Give the entries again, precisely as they were written.

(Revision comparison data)
______

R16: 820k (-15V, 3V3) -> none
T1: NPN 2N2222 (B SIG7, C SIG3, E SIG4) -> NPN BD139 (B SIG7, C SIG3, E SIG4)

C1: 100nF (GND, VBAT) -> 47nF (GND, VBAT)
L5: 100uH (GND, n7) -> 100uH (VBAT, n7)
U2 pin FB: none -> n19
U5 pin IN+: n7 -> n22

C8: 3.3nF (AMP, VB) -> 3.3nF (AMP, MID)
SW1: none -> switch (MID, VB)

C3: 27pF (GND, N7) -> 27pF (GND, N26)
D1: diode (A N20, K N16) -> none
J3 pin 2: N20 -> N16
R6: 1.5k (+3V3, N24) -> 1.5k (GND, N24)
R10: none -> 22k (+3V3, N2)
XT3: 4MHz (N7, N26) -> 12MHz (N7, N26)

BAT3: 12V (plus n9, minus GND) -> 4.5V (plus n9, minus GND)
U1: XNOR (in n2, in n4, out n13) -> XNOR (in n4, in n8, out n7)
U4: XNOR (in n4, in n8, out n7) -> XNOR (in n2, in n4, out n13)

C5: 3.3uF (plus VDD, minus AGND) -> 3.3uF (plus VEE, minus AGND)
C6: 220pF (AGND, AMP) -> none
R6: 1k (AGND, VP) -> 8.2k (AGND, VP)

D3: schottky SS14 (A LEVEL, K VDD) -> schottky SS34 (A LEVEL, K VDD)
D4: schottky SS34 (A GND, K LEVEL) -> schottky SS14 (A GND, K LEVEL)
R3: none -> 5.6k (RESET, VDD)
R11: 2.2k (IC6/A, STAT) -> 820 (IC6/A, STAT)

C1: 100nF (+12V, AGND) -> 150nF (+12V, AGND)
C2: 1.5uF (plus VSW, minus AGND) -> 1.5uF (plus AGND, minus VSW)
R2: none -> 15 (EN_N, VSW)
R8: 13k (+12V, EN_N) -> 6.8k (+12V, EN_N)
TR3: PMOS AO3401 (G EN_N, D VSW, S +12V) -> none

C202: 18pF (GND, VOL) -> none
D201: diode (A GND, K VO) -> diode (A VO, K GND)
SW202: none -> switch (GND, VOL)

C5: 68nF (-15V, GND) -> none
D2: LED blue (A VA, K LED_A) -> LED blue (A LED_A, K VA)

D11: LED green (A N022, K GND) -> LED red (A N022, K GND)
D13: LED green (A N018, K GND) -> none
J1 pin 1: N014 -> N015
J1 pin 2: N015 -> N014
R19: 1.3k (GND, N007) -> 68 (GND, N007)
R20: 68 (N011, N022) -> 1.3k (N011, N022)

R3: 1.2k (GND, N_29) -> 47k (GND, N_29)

______

▶ [Exercise solution]:
R16: 820k (-15V, 3V3) -> none
T1: NPN 2N2222 (B SIG7, C SIG3, E SIG4) -> NPN BD139 (B SIG7, C SIG3, E SIG4)

C1: 100nF (GND, VBAT) -> 47nF (GND, VBAT)
L5: 100uH (GND, n7) -> 100uH (VBAT, n7)
U2 pin FB: none -> n19
U5 pin IN+: n7 -> n22

C8: 3.3nF (AMP, VB) -> 3.3nF (AMP, MID)
SW1: none -> switch (MID, VB)

C3: 27pF (GND, N7) -> 27pF (GND, N26)
D1: diode (A N20, K N16) -> none
J3 pin 2: N20 -> N16
R6: 1.5k (+3V3, N24) -> 1.5k (GND, N24)
R10: none -> 22k (+3V3, N2)
XT3: 4MHz (N7, N26) -> 12MHz (N7, N26)

BAT3: 12V (plus n9, minus GND) -> 4.5V (plus n9, minus GND)
U1: XNOR (in n2, in n4, out n13) -> XNOR (in n4, in n8, out n7)
U4: XNOR (in n4, in n8, out n7) -> XNOR (in n2, in n4, out n13)

C5: 3.3uF (plus VDD, minus AGND) -> 3.3uF (plus VEE, minus AGND)
C6: 220pF (AGND, AMP) -> none
R6: 1k (AGND, VP) -> 8.2k (AGND, VP)

D3: schottky SS14 (A LEVEL, K VDD) -> schottky SS34 (A LEVEL, K VDD)
D4: schottky SS34 (A GND, K LEVEL) -> schottky SS14 (A GND, K LEVEL)
R3: none -> 5.6k (RESET, VDD)
R11: 2.2k (IC6/A, STAT) -> 820 (IC6/A, STAT)

C1: 100nF (+12V, AGND) -> 150nF (+12V, AGND)
C2: 1.5uF (plus VSW, minus AGND) -> 1.5uF (plus AGND, minus VSW)
R2: none -> 15 (EN_N, VSW)
R8: 13k (+12V, EN_N) -> 6.8k (+12V, EN_N)
TR3: PMOS AO3401 (G EN_N, D VSW, S +12V) -> none

C202: 18pF (GND, VOL) -> none
D201: diode (A GND, K VO) -> diode (A VO, K GND)
SW202: none -> switch (GND, VOL)

C5: 68nF (-15V, GND) -> none
D2: LED blue (A VA, K LED_A) -> LED blue (A LED_A, K VA)

D11: LED green (A N022, K GND) -> LED red (A N022, K GND)
D13: LED green (A N018, K GND) -> none
J1 pin 1: N014 -> N015
J1 pin 2: N015 -> N014
R19: 1.3k (GND, N007) -> 68 (GND, N007)
R20: 68 (N011, N022) -> 1.3k (N011, N022)

R3: 1.2k (GND, N_29) -> 47k (GND, N_29)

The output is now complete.